[[ Raw data open ]]
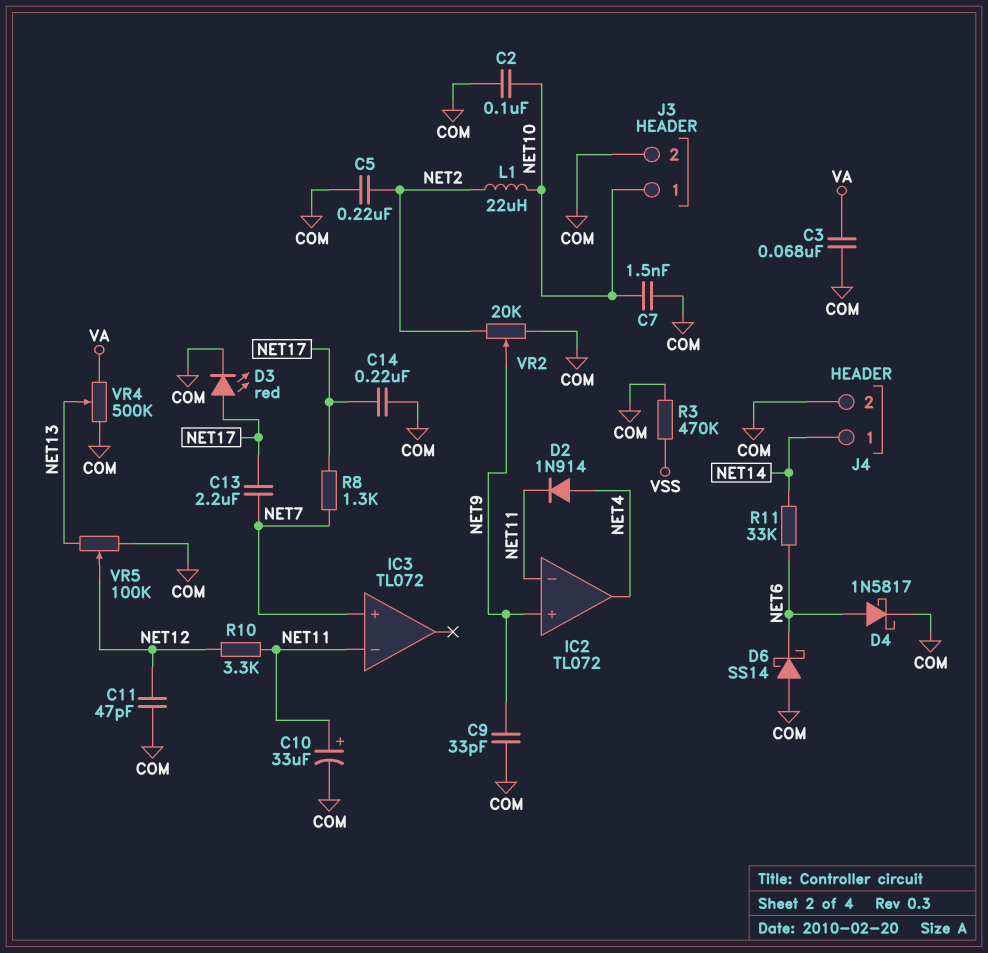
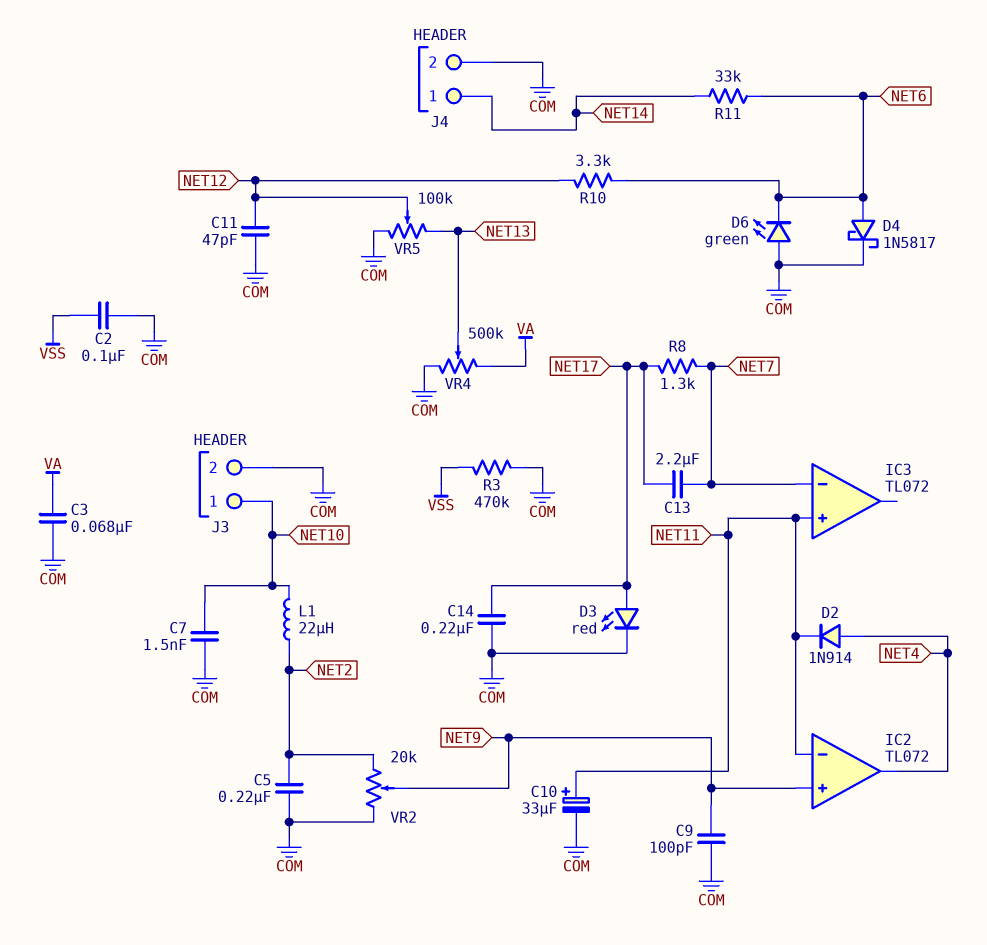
C2: 100nF (COM, NET10) -> 100nF (COM, VSS)
C9: 33pF (COM, NET9) -> 100pF (COM, NET9)
D6: schottky SS14 (A COM, K NET6) -> LED green (A COM, K NET6)
IC3 pin in+: NET7 -> NET11
IC3 pin in-: NET11 -> NET7
R10: 3.3k (NET11, NET12) -> 3.3k (NET6, NET12)

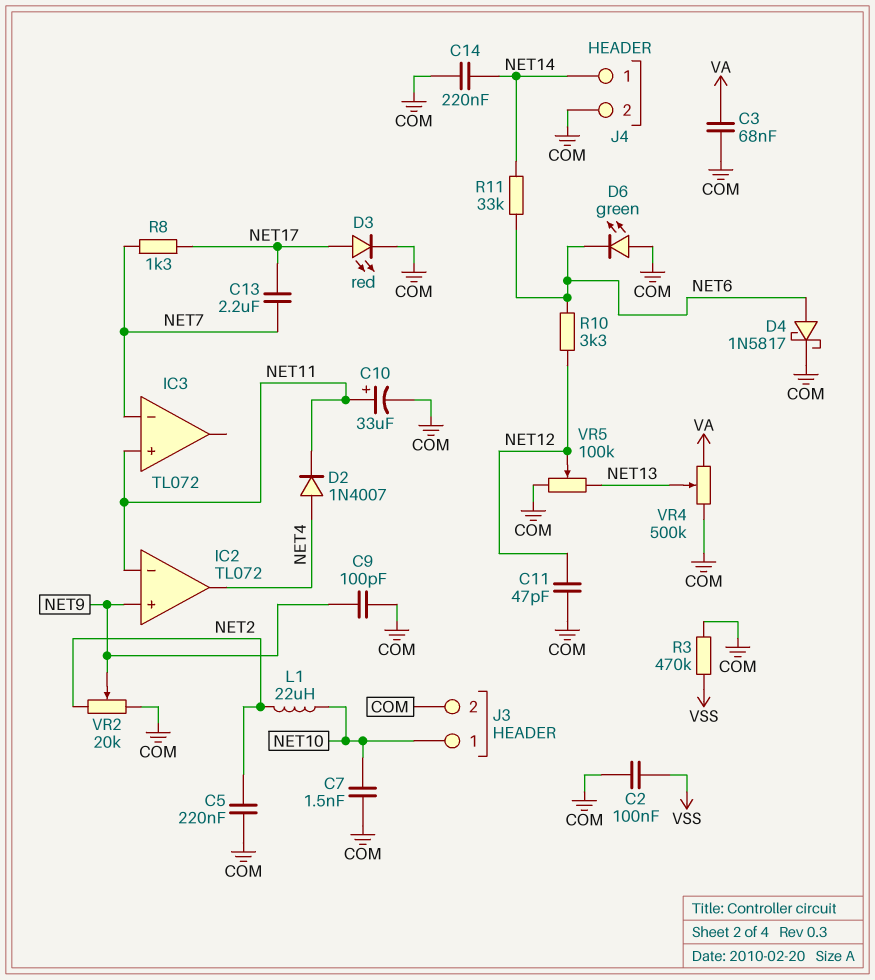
C14: 220nF (COM, NET17) -> 220nF (COM, NET14)
D2: diode 1N914 (A NET4, K NET11) -> diode 1N4007 (A NET4, K NET11)

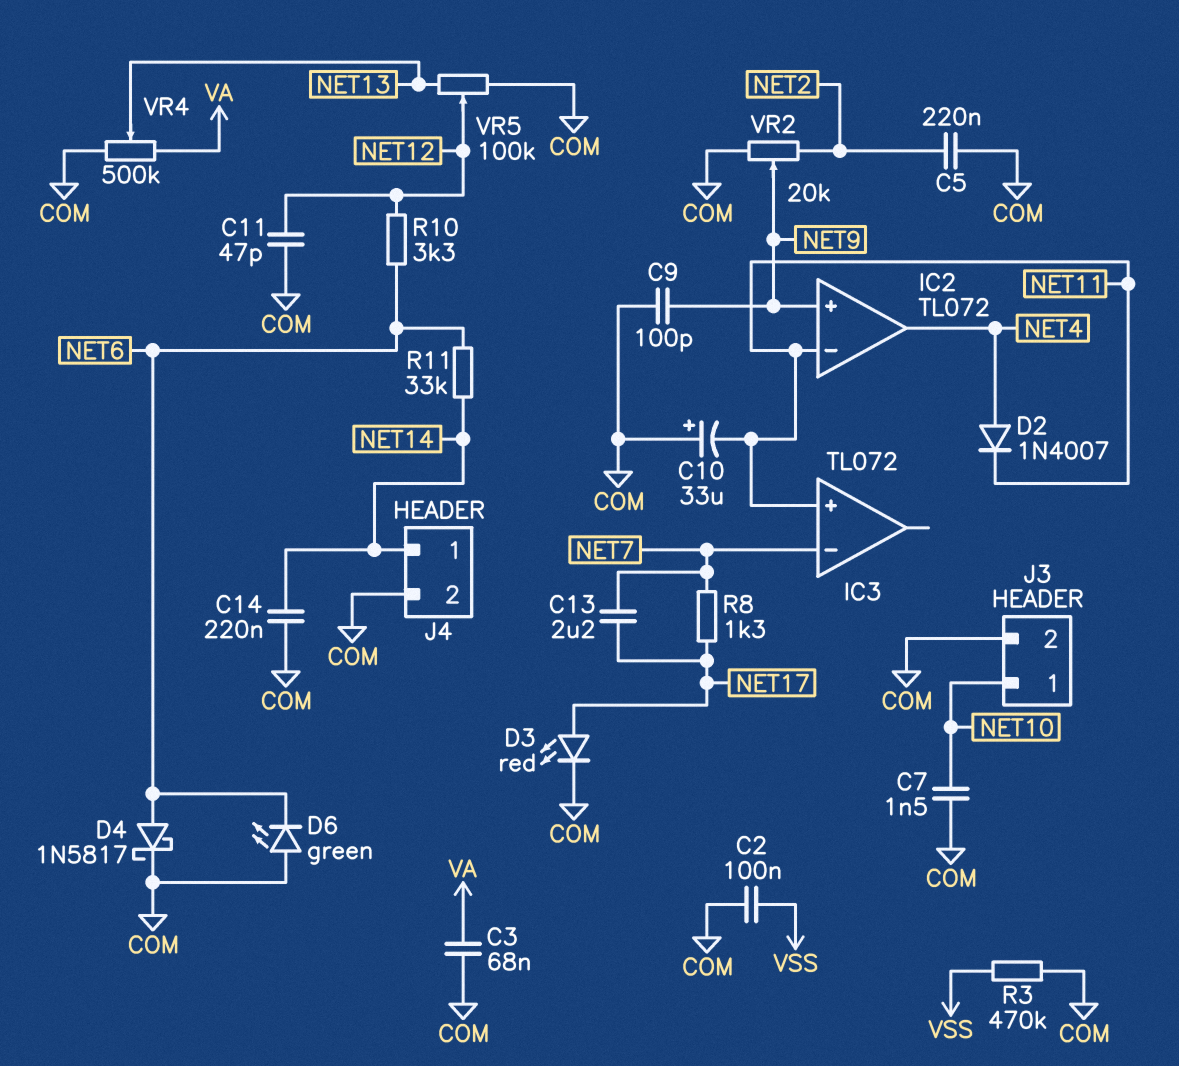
C10: 33uF (plus NET11, minus COM) -> 33uF (plus COM, minus NET11)
L1: 22uH (NET2, NET10) -> none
[[ Raw data closed ]]
=== What to work on ===
Start to finish, write out the data above exactly, omitting all pictures.

=== Task result ===
C2: 100nF (COM, NET10) -> 100nF (COM, VSS)
C9: 33pF (COM, NET9) -> 100pF (COM, NET9)
D6: schottky SS14 (A COM, K NET6) -> LED green (A COM, K NET6)
IC3 pin in+: NET7 -> NET11
IC3 pin in-: NET11 -> NET7
R10: 3.3k (NET11, NET12) -> 3.3k (NET6, NET12)

C14: 220nF (COM, NET17) -> 220nF (COM, NET14)
D2: diode 1N914 (A NET4, K NET11) -> diode 1N4007 (A NET4, K NET11)

C10: 33uF (plus NET11, minus COM) -> 33uF (plus COM, minus NET11)
L1: 22uH (NET2, NET10) -> none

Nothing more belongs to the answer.